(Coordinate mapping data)
=-=-=-=-=
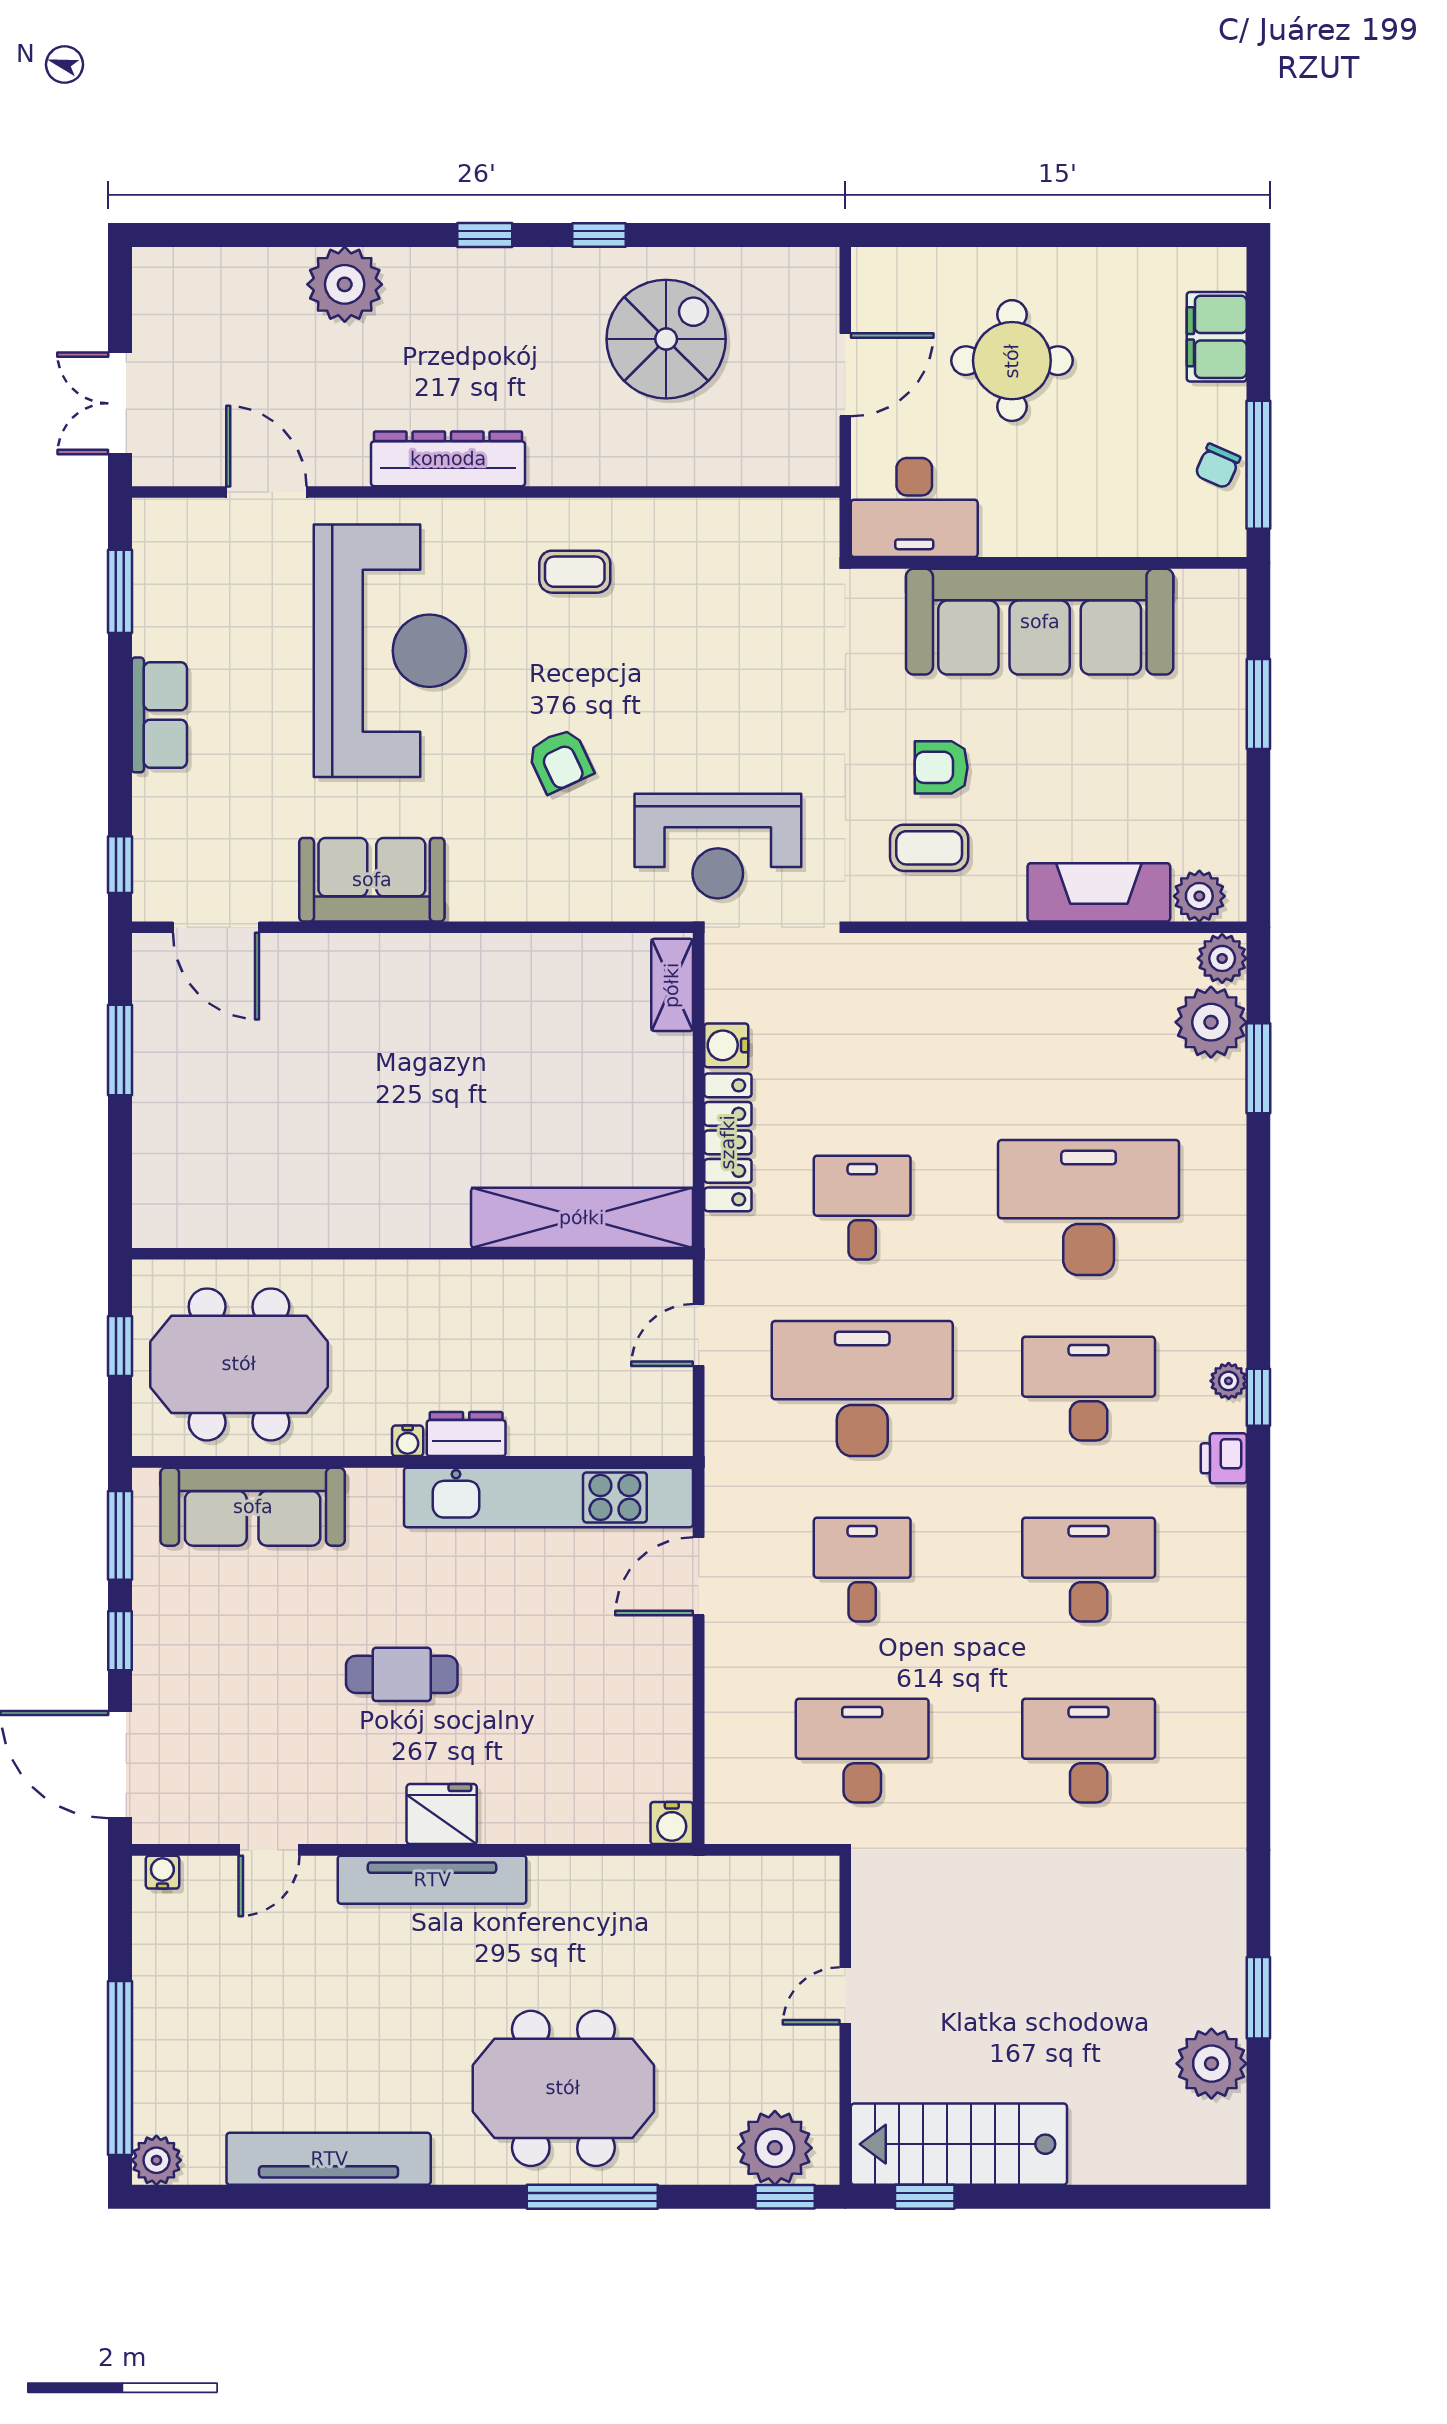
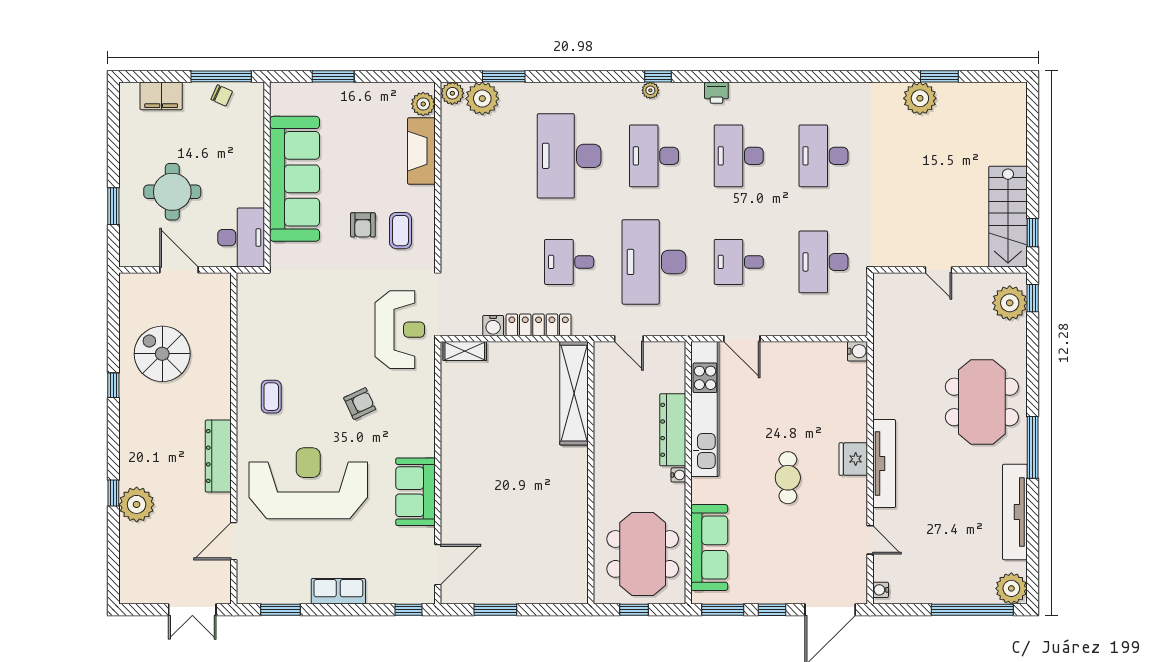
window: (485, 235) -> (113, 493), moved
window: (981, 235) -> (113, 206), added
dresser: (466, 1434) -> (673, 430), width x1.96, depth x1.24
printer: (1224, 1458) -> (716, 93), moved
plant: (1211, 2064) -> (920, 98), moved
plant: (156, 2160) -> (1011, 588), width x1.36, depth x1.36
window: (592, 2197) -> (1033, 447), moved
=-=-=-=-=
### Task details
Return the records above verbatim, leaving out images.

### Result
window: (485, 235) -> (113, 493), moved
window: (981, 235) -> (113, 206), added
dresser: (466, 1434) -> (673, 430), width x1.96, depth x1.24
printer: (1224, 1458) -> (716, 93), moved
plant: (1211, 2064) -> (920, 98), moved
plant: (156, 2160) -> (1011, 588), width x1.36, depth x1.36
window: (592, 2197) -> (1033, 447), moved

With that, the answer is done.